(Task description): Without any images, write the listing below out word for word.

(Given material):
⟨
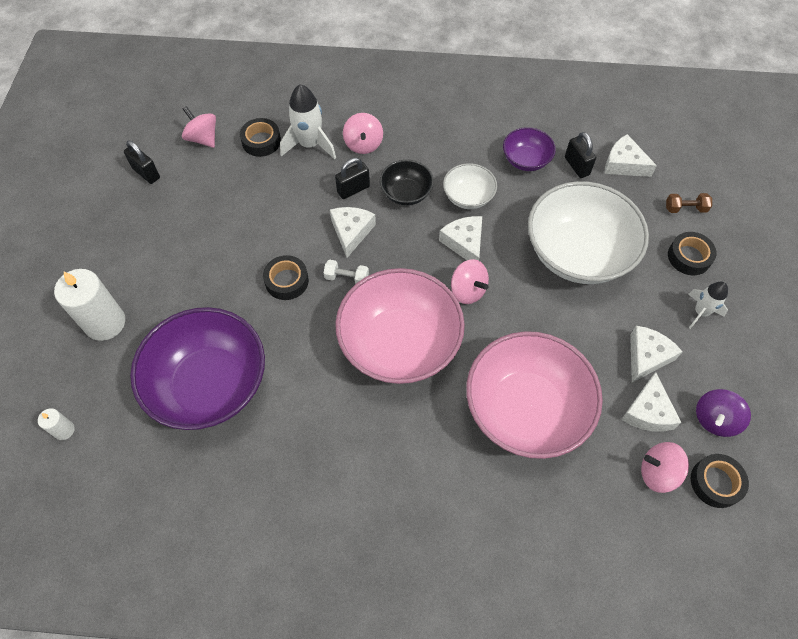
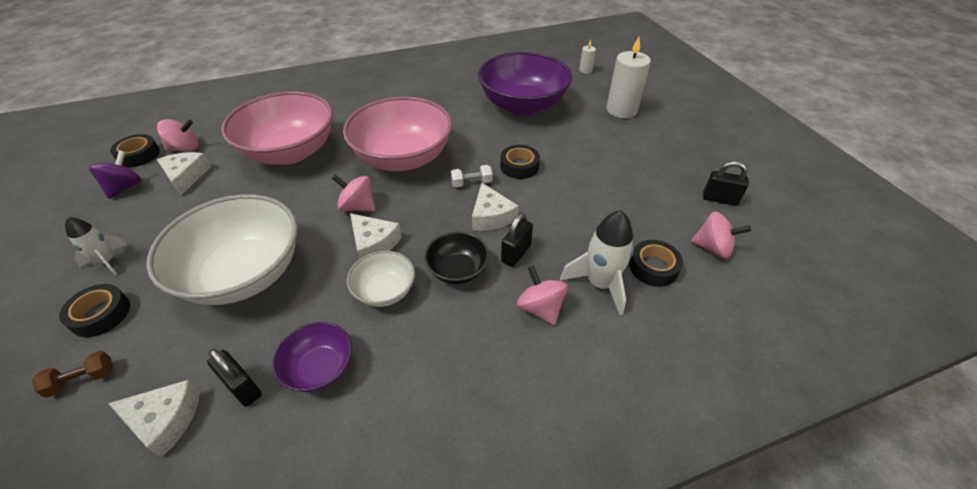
camera: 155 degrees right, 15 degrees down
(647, 356) = (179, 210): white cheese -> none

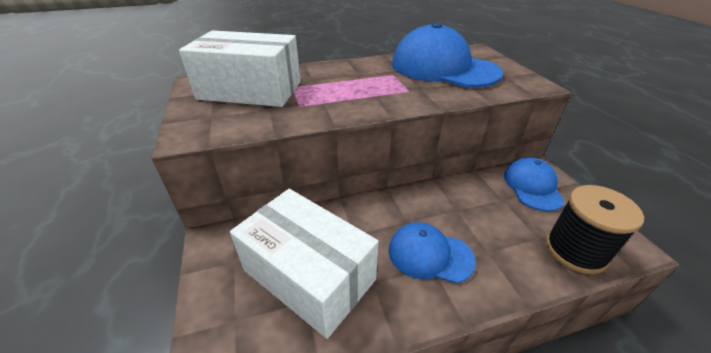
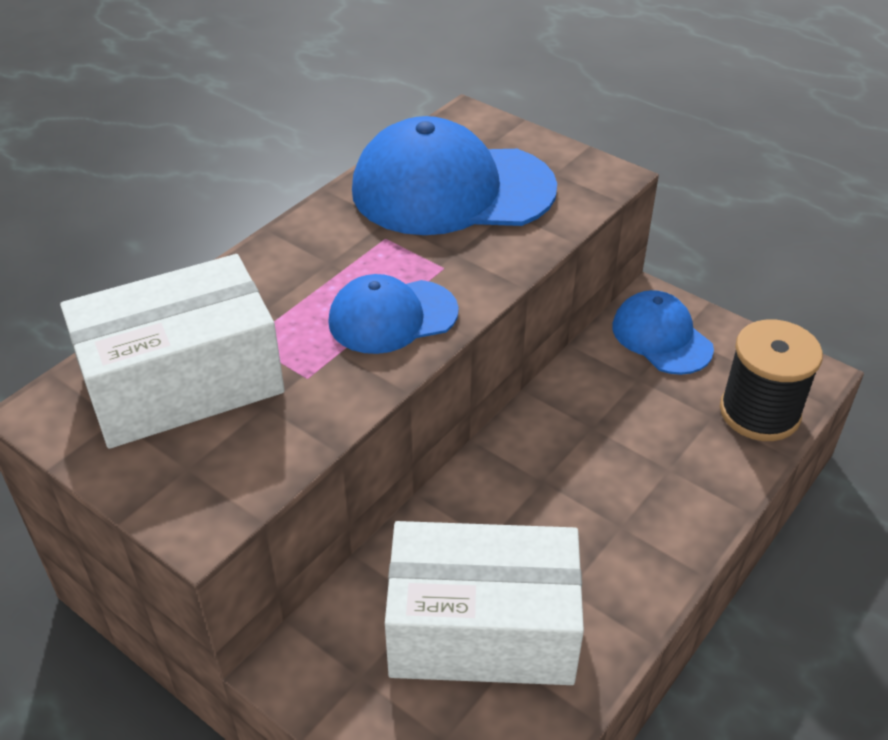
camera: 35 degrees left, 5 degrees up
(429, 254) = (606, 512): blue cap -> blue cap (392, 317)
⟩
(Solution to the problem):
camera: 155 degrees right, 15 degrees down
(647, 356) = (179, 210): white cheese -> none

camera: 35 degrees left, 5 degrees up
(429, 254) = (606, 512): blue cap -> blue cap (392, 317)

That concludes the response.